[RECORDED DATA]
*** Block opens ***

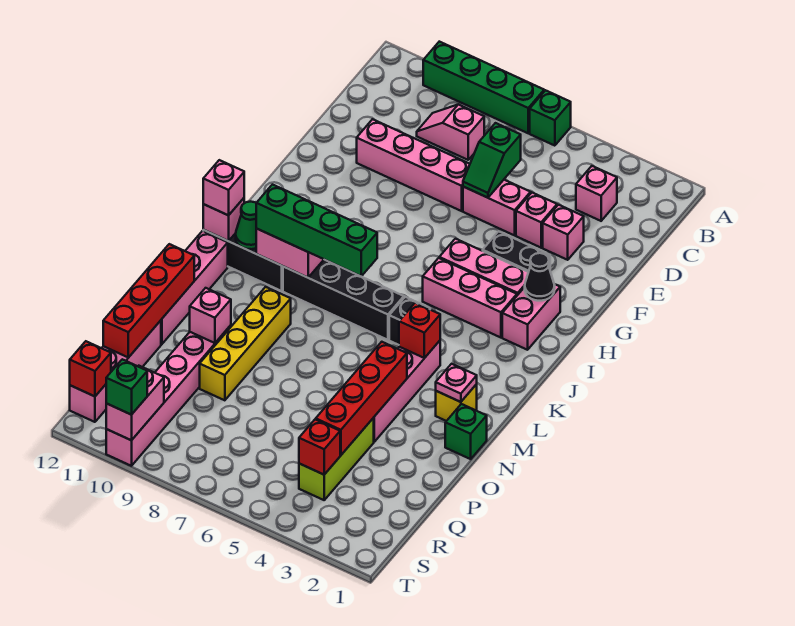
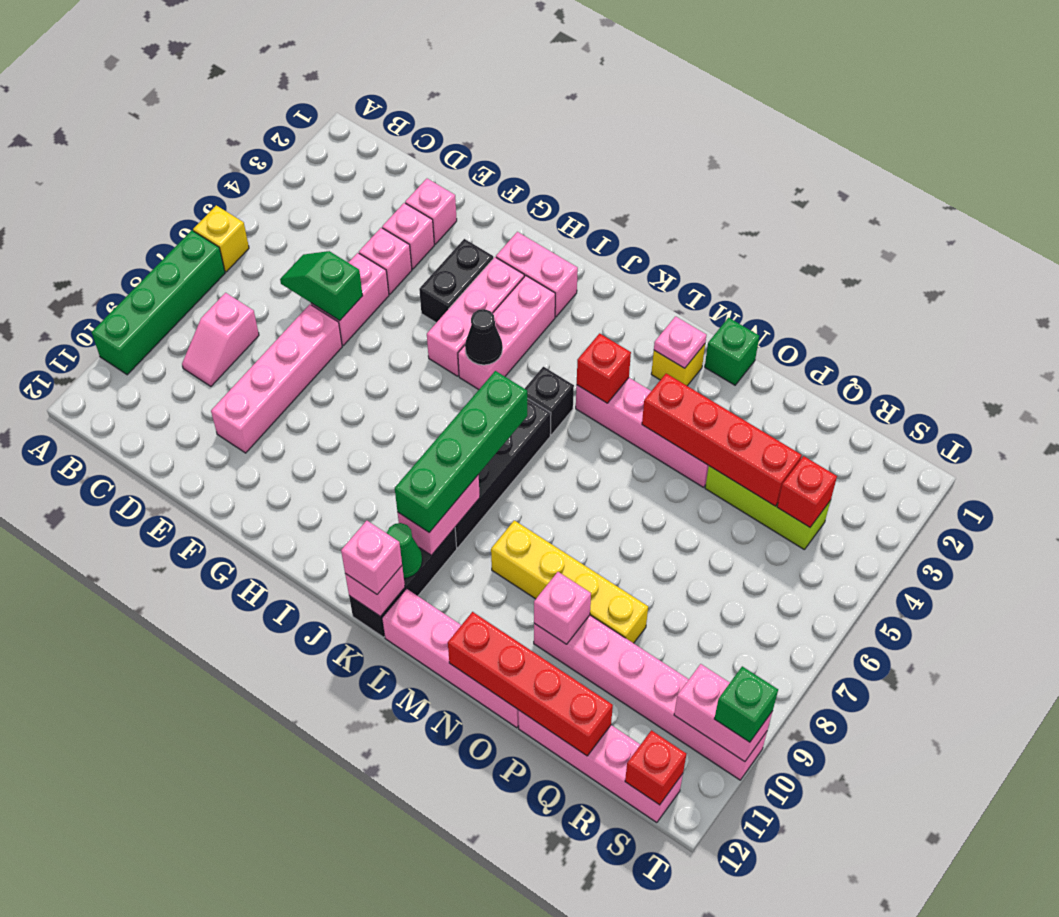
green brick A6 level 1 -> yellow brick A6 level 1
pink brick C3 level 1 -> pink brick E2 level 1
green slope D6:E6 level 2 top D -> green slope D6:E6 level 2 top E
black cone H2 level 2 -> black cone I5 level 2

*** Block closes ***

[TASK REQUIREMENTS]
A single figure answers this: how many lines of the material hold "green".

[SOLUTION FOR THIS EXERCISE]
2